[Object transformation records]
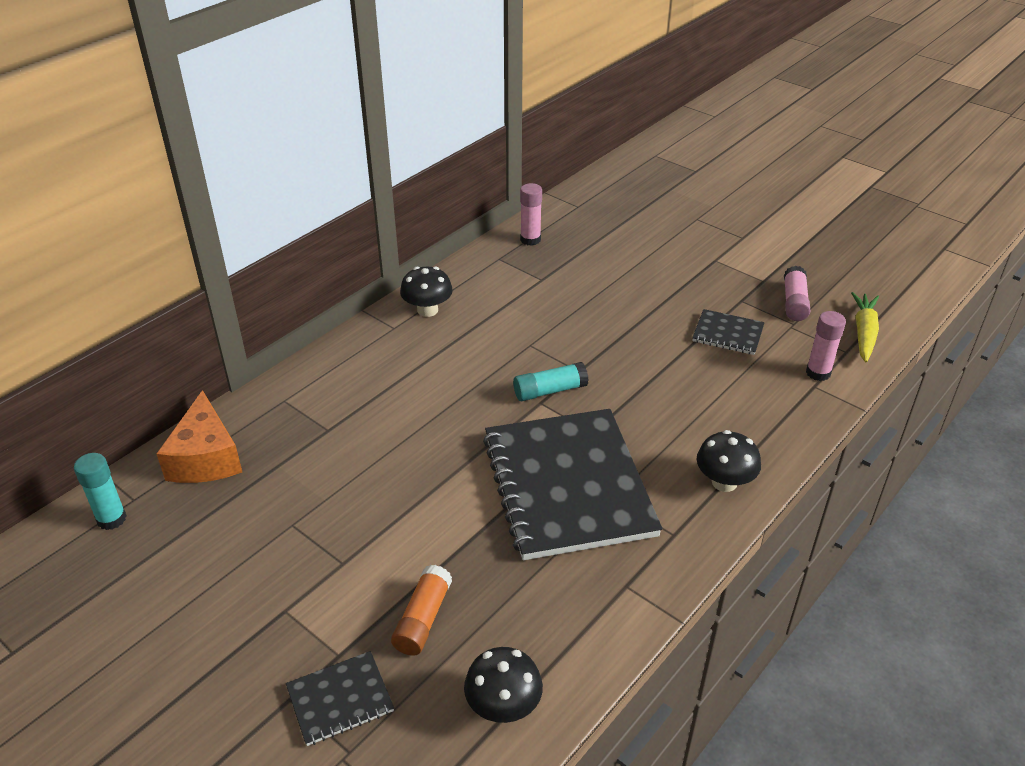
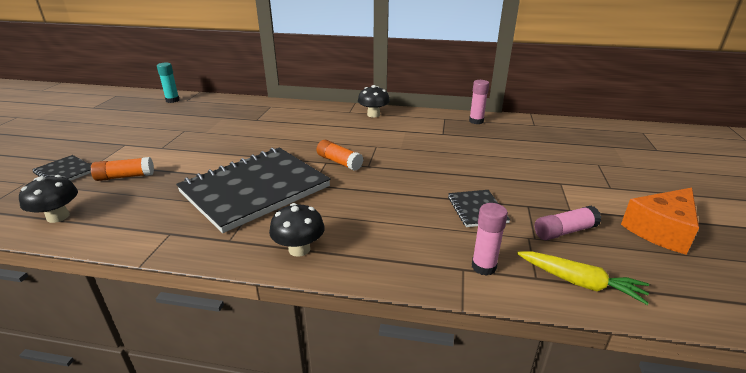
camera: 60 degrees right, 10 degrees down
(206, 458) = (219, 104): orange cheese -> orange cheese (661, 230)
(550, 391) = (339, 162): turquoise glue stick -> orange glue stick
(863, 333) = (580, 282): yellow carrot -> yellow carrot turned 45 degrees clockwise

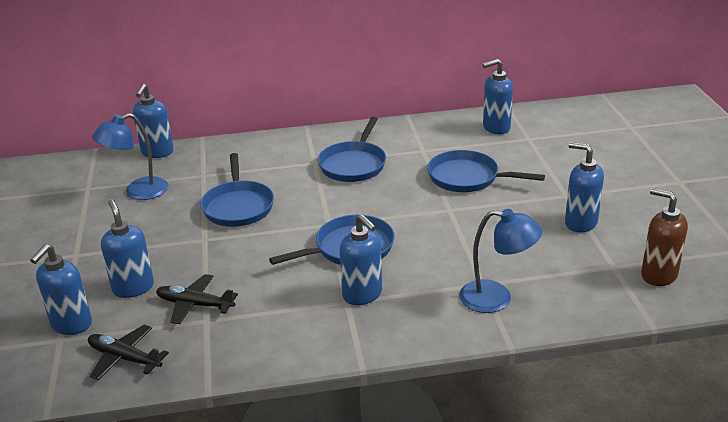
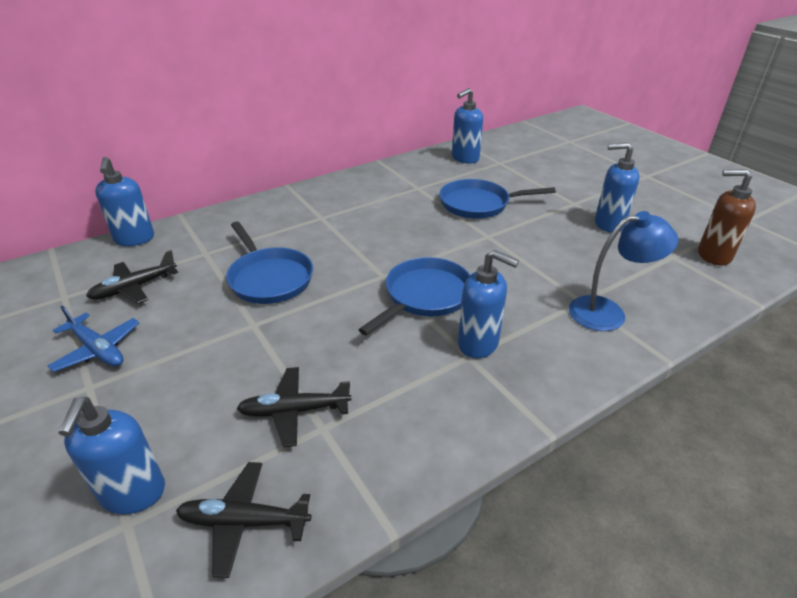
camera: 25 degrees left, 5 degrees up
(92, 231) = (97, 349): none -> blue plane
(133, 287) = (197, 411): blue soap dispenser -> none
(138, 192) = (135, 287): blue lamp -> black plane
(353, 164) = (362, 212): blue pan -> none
--
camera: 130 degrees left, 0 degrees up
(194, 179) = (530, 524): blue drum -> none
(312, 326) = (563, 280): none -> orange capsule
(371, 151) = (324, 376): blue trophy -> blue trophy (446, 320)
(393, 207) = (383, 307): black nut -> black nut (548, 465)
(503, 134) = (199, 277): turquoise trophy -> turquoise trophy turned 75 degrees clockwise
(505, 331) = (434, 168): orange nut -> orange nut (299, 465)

Exercise -> Starting at the line above that contains "camera: 60 degrees right, 10 degrees down", transcribe every line exactly through the line that contains "(353, 164) = (362, 212): blue pan -> none", including that last one, and skip the pictures.

Solved exercise ->
camera: 60 degrees right, 10 degrees down
(206, 458) = (219, 104): orange cheese -> orange cheese (661, 230)
(550, 391) = (339, 162): turquoise glue stick -> orange glue stick
(863, 333) = (580, 282): yellow carrot -> yellow carrot turned 45 degrees clockwise

camera: 25 degrees left, 5 degrees up
(92, 231) = (97, 349): none -> blue plane
(133, 287) = (197, 411): blue soap dispenser -> none
(138, 192) = (135, 287): blue lamp -> black plane
(353, 164) = (362, 212): blue pan -> none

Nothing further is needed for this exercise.